Word for word, transcribe the lines below and drop the pictures.

[Records from a collection]
========

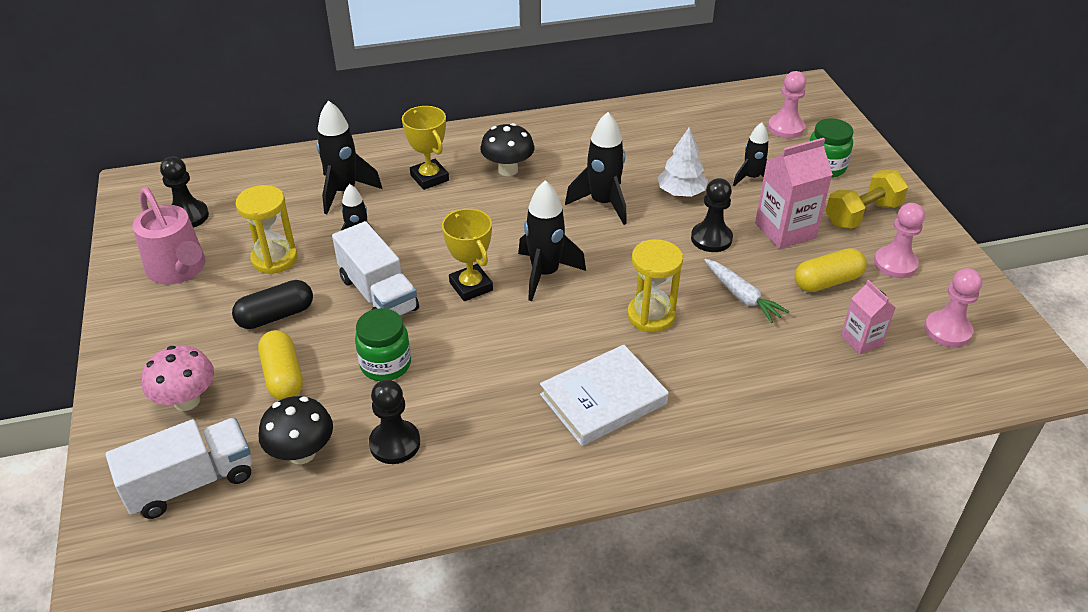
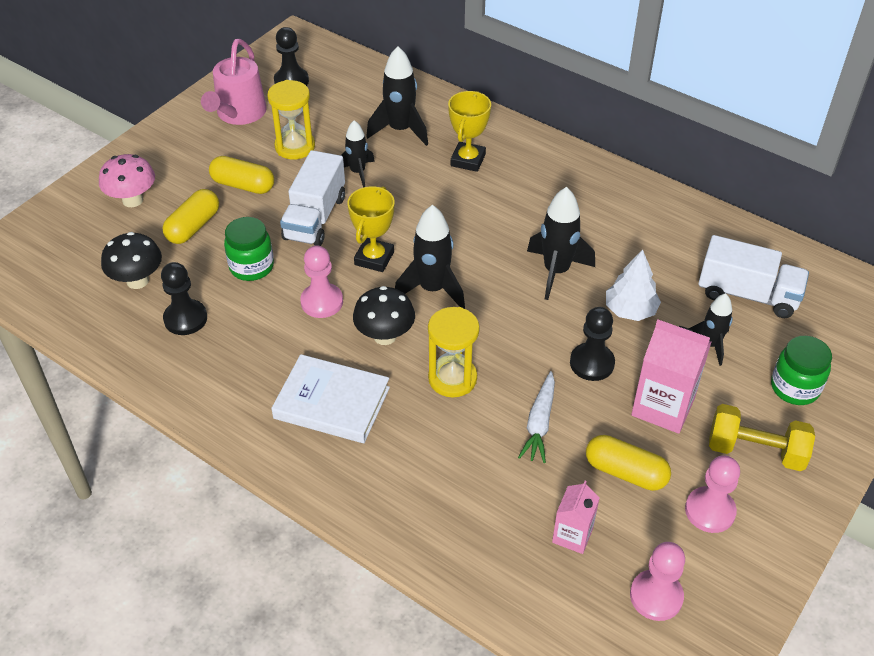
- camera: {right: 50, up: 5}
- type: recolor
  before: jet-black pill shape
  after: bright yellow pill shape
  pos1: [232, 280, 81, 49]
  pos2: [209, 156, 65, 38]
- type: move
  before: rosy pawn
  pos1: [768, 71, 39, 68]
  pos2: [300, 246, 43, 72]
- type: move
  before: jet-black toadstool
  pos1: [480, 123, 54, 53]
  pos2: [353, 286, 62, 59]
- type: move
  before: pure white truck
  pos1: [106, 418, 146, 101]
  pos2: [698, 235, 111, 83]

========

TASK RESPONSE |
- camera: {right: 50, up: 5}
- type: recolor
  before: jet-black pill shape
  after: bright yellow pill shape
  pos1: [232, 280, 81, 49]
  pos2: [209, 156, 65, 38]
- type: move
  before: rosy pawn
  pos1: [768, 71, 39, 68]
  pos2: [300, 246, 43, 72]
- type: move
  before: jet-black toadstool
  pos1: [480, 123, 54, 53]
  pos2: [353, 286, 62, 59]
- type: move
  before: pure white truck
  pos1: [106, 418, 146, 101]
  pos2: [698, 235, 111, 83]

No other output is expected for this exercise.